▶ _Materials provided_
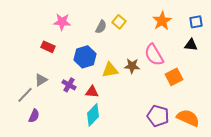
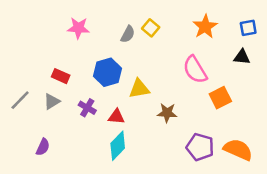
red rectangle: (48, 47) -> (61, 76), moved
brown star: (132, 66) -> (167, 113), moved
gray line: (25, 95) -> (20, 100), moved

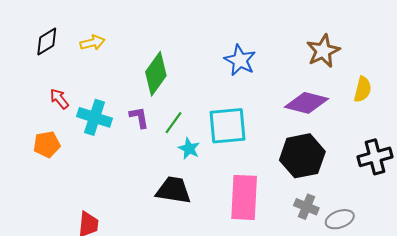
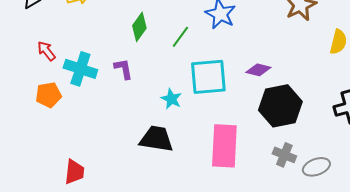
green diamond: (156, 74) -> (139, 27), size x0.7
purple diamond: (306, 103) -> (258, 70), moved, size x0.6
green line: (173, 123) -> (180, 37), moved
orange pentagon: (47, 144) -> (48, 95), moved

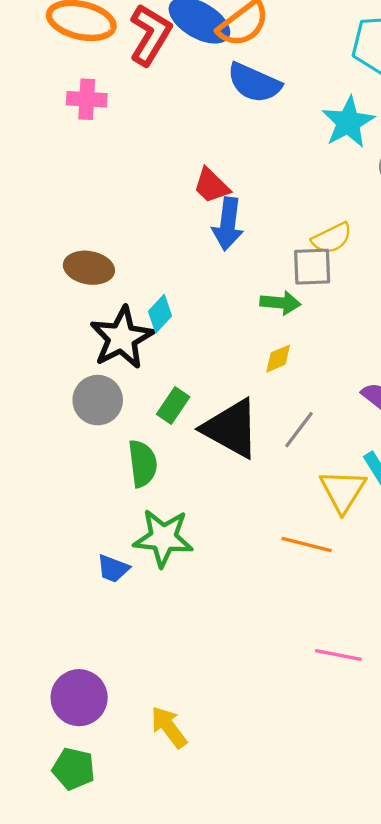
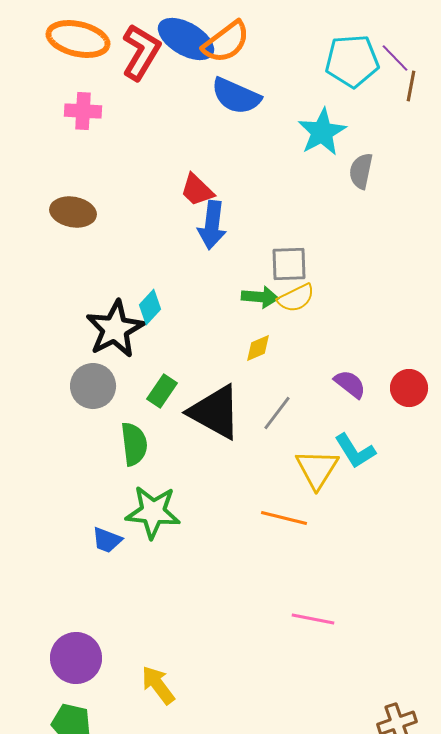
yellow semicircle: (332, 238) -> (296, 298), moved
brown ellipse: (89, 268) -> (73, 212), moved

...

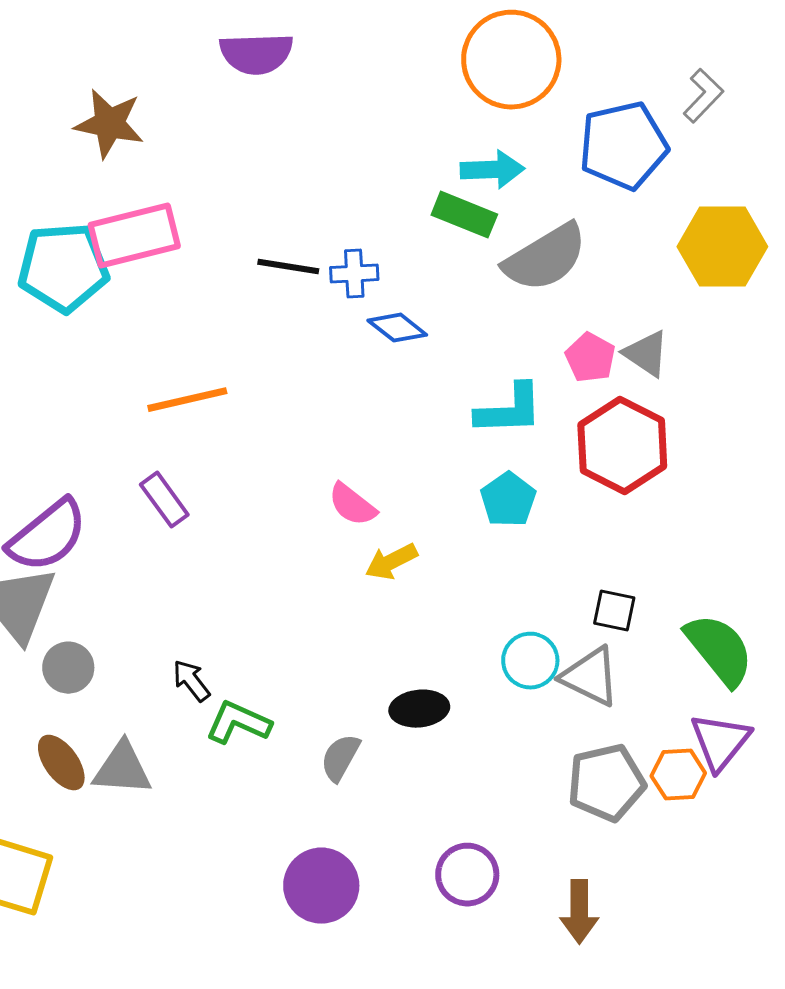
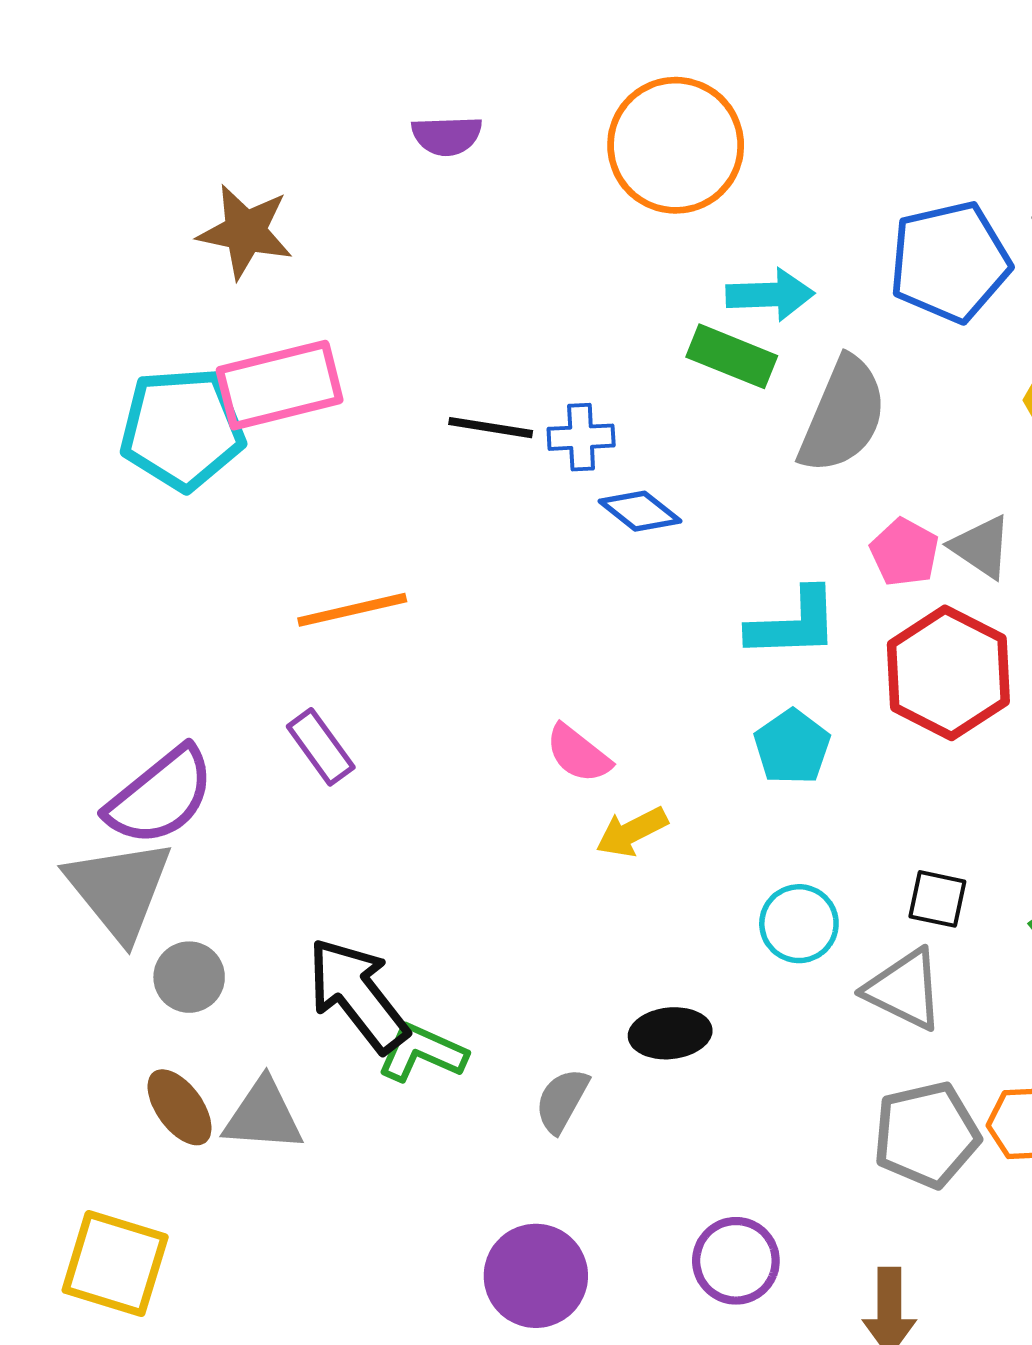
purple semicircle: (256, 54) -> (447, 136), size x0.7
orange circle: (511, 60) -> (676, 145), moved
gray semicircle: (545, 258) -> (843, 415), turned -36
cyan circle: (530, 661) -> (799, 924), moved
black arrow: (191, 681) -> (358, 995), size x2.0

...

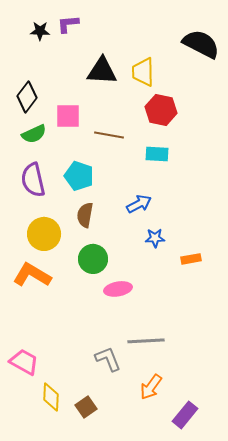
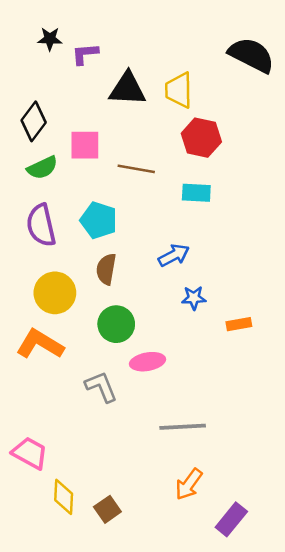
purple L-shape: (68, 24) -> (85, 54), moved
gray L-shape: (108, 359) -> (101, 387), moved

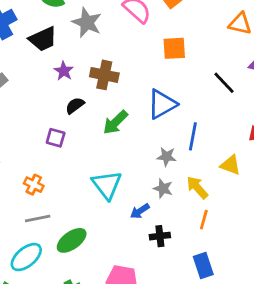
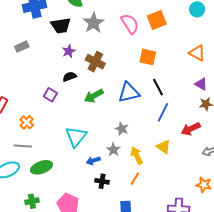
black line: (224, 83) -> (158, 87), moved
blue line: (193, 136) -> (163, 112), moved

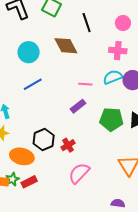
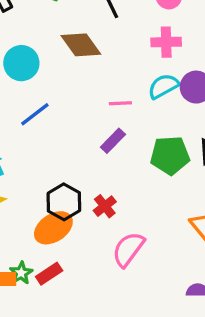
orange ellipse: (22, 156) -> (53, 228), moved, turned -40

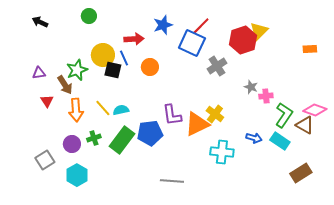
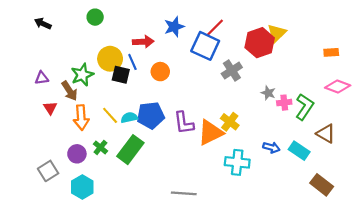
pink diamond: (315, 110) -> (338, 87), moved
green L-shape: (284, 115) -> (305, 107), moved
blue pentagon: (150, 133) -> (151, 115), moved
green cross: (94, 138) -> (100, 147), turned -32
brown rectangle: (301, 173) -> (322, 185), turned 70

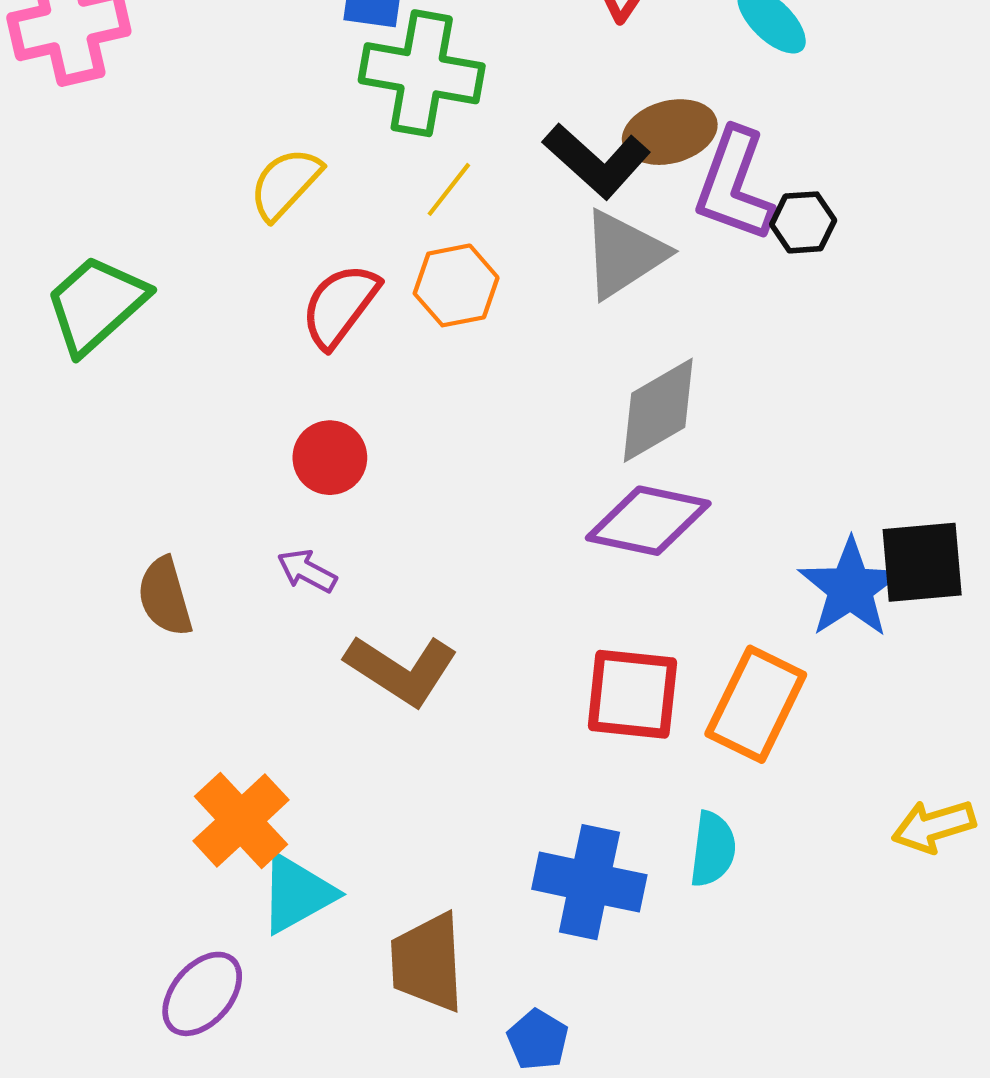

▶ _What needs to be done_
Using the records above, print exactly the lines between the ones containing "red rectangle: (48, 47) -> (61, 76), moved" and "brown ellipse: (89, 268) -> (73, 212), moved", inclusive, and nothing else; no pictures.

▶ _Your response_
red rectangle: (48, 47) -> (61, 76), moved
brown star: (132, 66) -> (167, 113), moved
gray line: (25, 95) -> (20, 100), moved

green diamond: (156, 74) -> (139, 27), size x0.7
purple diamond: (306, 103) -> (258, 70), moved, size x0.6
green line: (173, 123) -> (180, 37), moved
orange pentagon: (47, 144) -> (48, 95), moved

yellow semicircle: (332, 238) -> (296, 298), moved
brown ellipse: (89, 268) -> (73, 212), moved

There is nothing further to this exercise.